What is being asked » Lines below starting with the line with "building: [195,236,274,303] -> none" and going on through the line with "building: [151,274,212,314] -> none" must be output exactly; the rest of the records must be left out.

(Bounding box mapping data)

"""

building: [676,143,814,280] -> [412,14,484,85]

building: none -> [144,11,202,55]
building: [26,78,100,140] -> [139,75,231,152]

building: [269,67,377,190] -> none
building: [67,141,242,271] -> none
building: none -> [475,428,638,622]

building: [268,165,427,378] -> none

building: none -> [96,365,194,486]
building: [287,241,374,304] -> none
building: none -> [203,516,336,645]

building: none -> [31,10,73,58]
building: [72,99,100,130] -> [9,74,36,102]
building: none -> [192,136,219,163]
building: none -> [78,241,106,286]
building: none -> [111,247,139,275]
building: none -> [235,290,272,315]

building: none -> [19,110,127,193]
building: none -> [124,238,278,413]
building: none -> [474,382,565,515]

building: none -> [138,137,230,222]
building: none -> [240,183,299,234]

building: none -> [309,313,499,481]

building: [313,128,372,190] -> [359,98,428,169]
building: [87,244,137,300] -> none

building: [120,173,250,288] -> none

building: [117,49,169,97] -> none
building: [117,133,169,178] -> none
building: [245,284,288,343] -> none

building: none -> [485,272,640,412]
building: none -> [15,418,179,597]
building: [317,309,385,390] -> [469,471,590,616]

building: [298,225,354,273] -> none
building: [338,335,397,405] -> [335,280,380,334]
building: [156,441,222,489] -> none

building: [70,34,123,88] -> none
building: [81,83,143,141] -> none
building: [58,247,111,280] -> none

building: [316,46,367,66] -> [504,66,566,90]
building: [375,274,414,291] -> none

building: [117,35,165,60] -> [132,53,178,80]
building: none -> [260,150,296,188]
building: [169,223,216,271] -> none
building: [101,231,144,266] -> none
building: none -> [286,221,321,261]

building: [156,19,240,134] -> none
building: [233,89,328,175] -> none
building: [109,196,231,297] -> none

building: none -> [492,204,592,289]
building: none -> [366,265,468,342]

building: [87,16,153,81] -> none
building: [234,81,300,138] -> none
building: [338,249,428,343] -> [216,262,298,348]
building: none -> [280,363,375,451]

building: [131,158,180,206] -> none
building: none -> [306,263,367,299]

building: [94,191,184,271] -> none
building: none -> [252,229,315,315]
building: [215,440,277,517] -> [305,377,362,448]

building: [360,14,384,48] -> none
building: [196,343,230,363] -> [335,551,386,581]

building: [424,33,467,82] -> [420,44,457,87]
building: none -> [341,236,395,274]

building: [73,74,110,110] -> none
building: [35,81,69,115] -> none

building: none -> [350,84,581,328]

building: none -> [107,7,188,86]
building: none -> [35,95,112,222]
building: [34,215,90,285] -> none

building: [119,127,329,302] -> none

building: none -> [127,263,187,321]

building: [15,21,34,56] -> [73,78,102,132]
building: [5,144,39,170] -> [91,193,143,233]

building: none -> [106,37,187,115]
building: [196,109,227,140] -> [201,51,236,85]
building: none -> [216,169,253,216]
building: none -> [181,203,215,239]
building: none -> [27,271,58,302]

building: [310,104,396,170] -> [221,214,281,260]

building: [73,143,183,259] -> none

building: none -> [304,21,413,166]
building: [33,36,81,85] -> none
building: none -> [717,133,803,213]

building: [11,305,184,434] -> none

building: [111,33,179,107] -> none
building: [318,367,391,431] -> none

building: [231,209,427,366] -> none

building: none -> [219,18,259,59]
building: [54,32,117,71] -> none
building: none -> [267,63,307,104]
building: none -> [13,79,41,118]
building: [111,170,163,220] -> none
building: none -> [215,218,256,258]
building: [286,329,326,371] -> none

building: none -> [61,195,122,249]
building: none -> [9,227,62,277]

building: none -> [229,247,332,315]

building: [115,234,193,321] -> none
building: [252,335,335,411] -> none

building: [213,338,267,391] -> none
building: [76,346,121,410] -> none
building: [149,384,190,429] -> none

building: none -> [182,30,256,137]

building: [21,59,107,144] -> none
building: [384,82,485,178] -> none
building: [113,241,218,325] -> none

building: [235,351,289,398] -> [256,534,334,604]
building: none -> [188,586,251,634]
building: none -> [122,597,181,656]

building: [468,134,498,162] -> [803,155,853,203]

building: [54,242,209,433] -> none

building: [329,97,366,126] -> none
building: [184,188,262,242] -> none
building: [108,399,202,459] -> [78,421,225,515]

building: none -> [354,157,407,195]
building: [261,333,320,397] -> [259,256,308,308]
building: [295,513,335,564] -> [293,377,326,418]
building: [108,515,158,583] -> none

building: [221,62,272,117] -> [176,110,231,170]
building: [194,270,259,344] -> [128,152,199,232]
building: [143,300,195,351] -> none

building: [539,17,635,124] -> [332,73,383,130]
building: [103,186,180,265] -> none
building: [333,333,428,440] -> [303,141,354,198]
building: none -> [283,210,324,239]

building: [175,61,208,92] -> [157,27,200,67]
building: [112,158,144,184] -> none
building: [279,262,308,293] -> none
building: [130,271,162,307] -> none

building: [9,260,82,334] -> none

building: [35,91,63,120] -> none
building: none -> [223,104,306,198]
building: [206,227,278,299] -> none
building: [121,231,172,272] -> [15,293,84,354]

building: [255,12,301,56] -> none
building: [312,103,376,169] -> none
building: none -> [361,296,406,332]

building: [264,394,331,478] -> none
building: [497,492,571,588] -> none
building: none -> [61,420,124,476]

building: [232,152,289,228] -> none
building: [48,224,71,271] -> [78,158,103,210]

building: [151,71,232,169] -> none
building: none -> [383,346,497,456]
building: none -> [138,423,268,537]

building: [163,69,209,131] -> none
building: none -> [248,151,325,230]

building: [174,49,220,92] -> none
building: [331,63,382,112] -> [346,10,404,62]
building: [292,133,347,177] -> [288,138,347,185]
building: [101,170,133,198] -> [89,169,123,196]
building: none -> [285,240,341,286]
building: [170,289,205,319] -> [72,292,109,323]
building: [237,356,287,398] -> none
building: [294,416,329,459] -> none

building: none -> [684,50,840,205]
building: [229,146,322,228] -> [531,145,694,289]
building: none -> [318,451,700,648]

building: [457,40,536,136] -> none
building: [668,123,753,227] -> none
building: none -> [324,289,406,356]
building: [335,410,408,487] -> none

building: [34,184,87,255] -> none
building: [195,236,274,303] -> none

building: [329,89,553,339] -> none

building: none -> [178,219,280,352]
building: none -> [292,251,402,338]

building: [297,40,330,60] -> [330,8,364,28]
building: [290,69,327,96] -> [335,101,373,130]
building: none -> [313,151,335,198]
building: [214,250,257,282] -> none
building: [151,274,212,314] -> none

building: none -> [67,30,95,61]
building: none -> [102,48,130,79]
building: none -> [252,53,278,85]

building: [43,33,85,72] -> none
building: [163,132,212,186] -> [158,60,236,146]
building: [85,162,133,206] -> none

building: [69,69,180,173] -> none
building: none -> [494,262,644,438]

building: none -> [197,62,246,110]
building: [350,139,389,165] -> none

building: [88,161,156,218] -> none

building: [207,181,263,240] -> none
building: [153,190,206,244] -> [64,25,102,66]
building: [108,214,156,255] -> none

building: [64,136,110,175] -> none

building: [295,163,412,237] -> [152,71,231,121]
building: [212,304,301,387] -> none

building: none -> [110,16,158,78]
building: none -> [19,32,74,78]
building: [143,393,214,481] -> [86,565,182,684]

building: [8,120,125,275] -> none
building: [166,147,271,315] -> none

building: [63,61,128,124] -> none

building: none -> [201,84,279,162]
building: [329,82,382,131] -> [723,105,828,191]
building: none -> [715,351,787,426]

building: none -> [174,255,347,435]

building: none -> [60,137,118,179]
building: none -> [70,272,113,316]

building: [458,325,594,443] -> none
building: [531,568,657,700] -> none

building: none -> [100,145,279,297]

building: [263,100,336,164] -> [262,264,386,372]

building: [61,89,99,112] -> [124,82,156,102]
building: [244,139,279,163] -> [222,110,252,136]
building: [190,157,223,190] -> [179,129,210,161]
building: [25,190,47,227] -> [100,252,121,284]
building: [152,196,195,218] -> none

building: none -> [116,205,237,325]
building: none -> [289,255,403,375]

"""

Solved problem »
building: [195,236,274,303] -> none

building: [329,89,553,339] -> none

building: none -> [178,219,280,352]
building: none -> [292,251,402,338]

building: [297,40,330,60] -> [330,8,364,28]
building: [290,69,327,96] -> [335,101,373,130]
building: none -> [313,151,335,198]
building: [214,250,257,282] -> none
building: [151,274,212,314] -> none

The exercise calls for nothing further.